Brief: Transcribe the records that follow. Keep every word exactly, and drop the pictures.
Start of Block
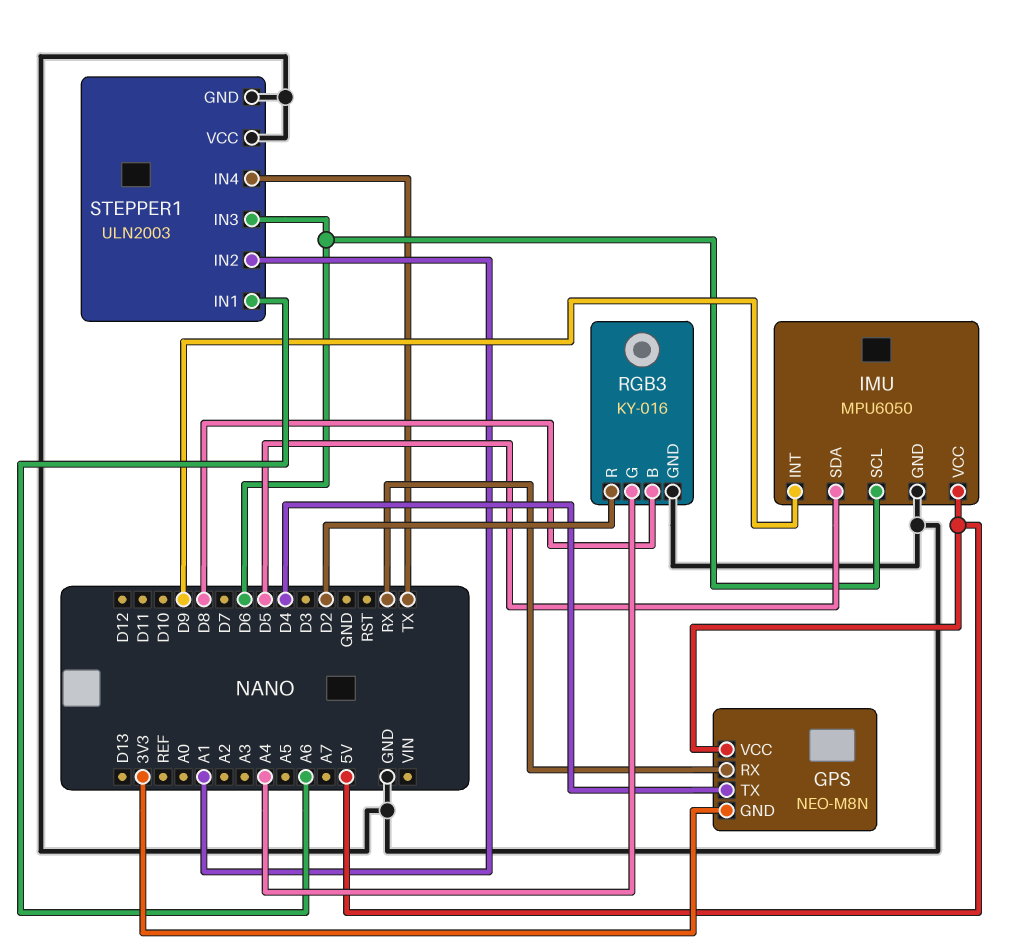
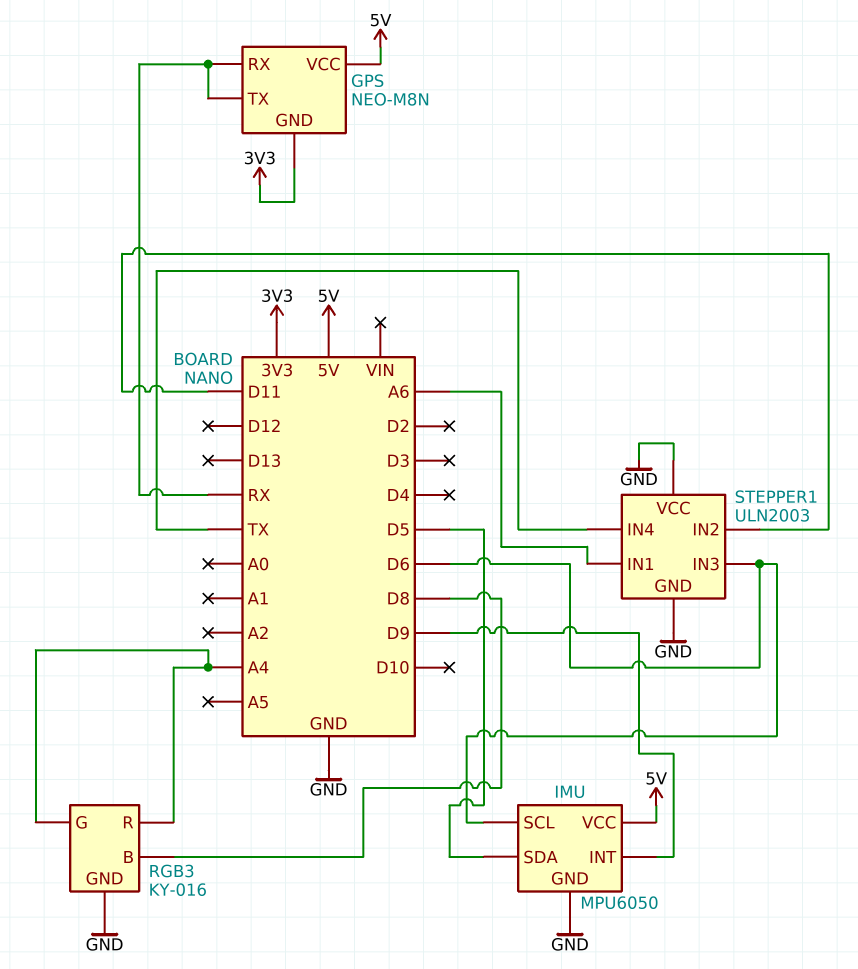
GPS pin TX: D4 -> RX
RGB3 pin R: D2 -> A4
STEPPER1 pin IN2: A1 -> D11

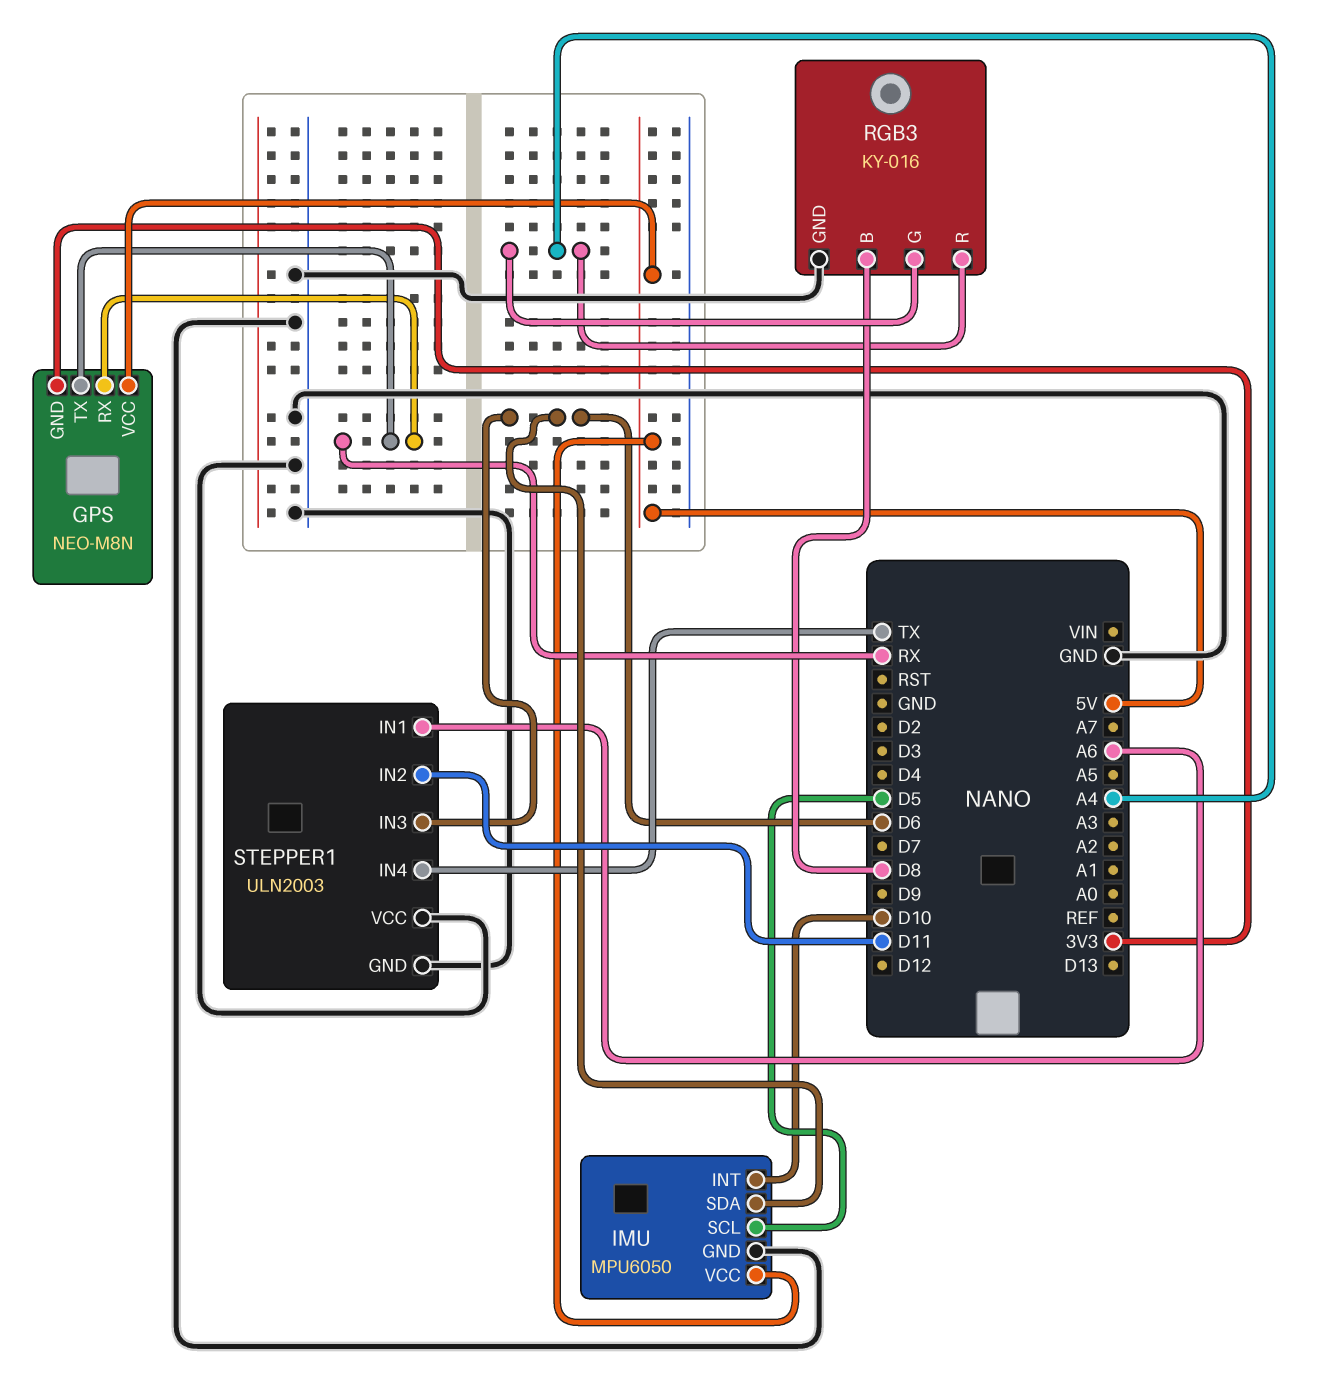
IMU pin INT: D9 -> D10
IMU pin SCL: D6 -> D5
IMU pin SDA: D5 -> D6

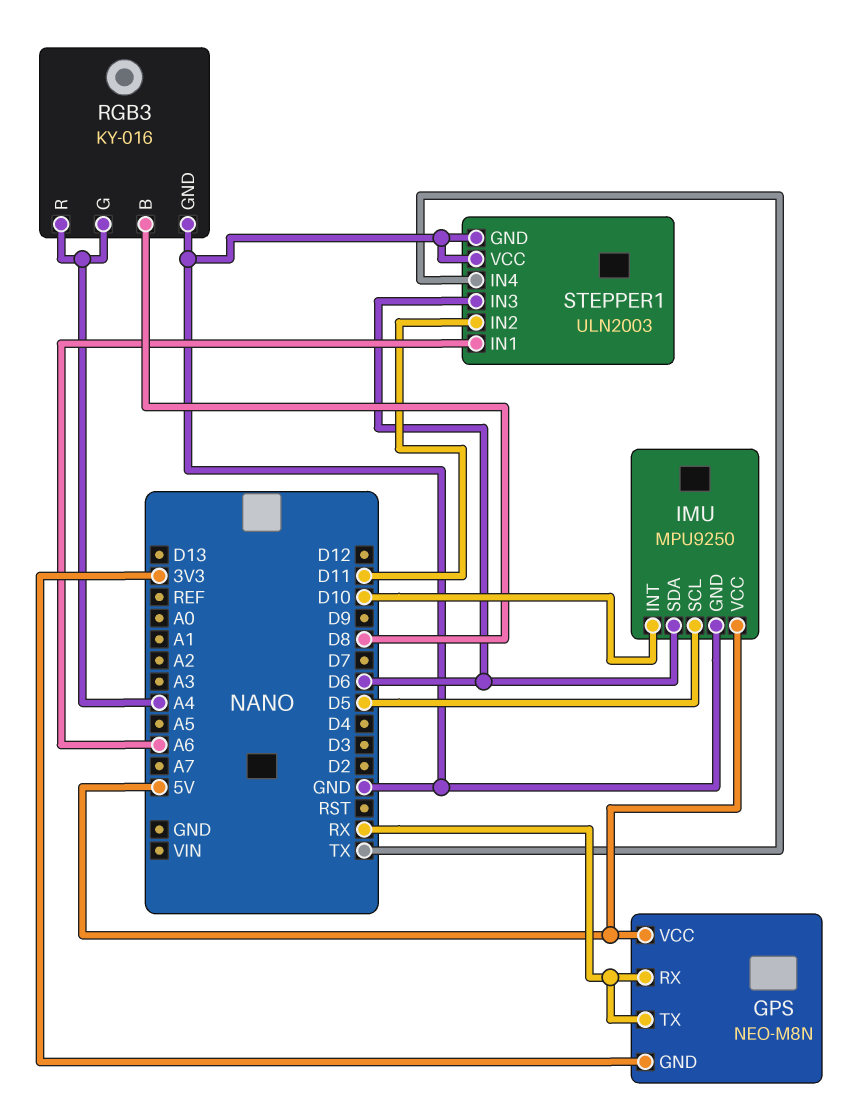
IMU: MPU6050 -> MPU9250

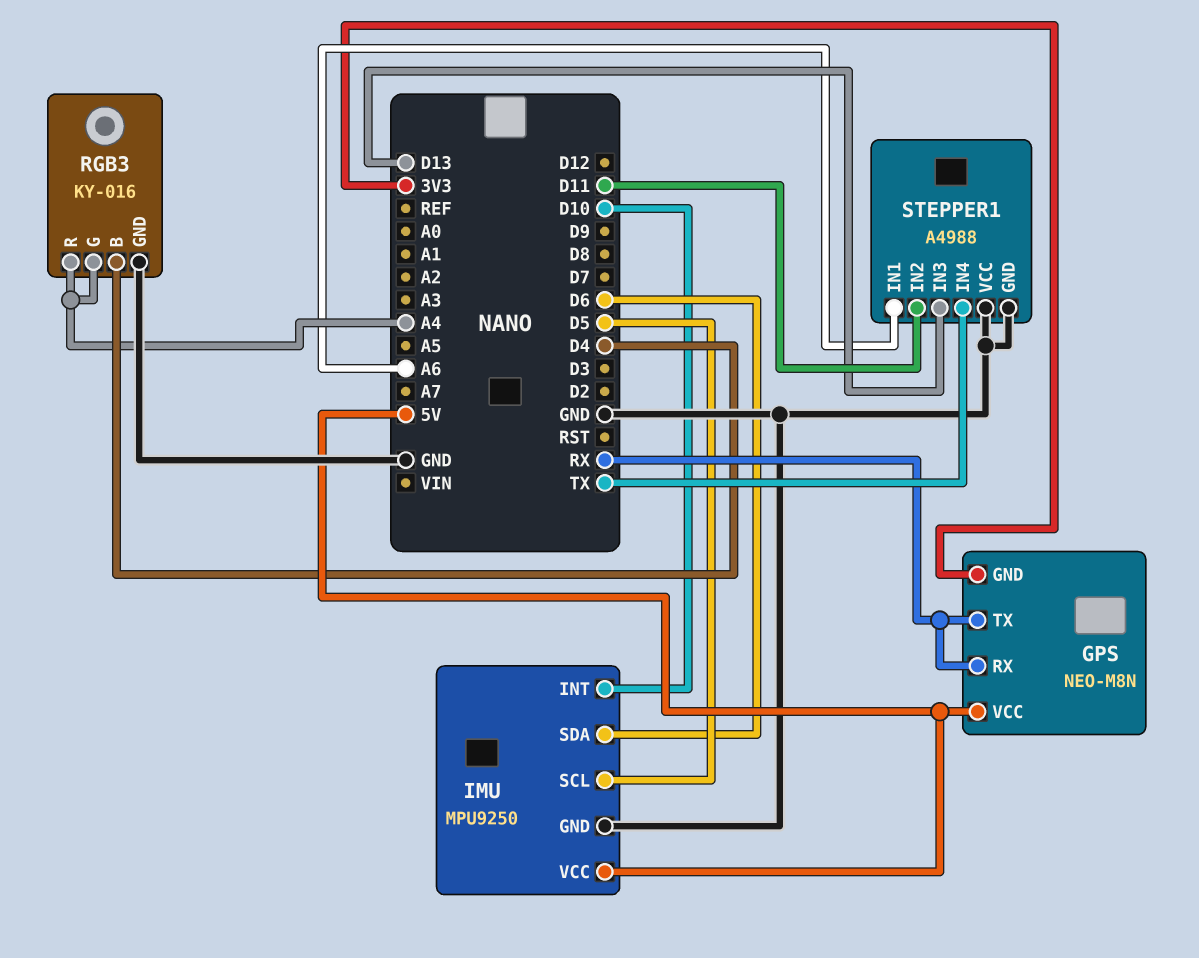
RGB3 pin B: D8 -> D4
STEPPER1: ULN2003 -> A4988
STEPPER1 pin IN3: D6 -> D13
End of Block
Result of this task:
GPS pin TX: D4 -> RX
RGB3 pin R: D2 -> A4
STEPPER1 pin IN2: A1 -> D11

IMU pin INT: D9 -> D10
IMU pin SCL: D6 -> D5
IMU pin SDA: D5 -> D6

IMU: MPU6050 -> MPU9250

RGB3 pin B: D8 -> D4
STEPPER1: ULN2003 -> A4988
STEPPER1 pin IN3: D6 -> D13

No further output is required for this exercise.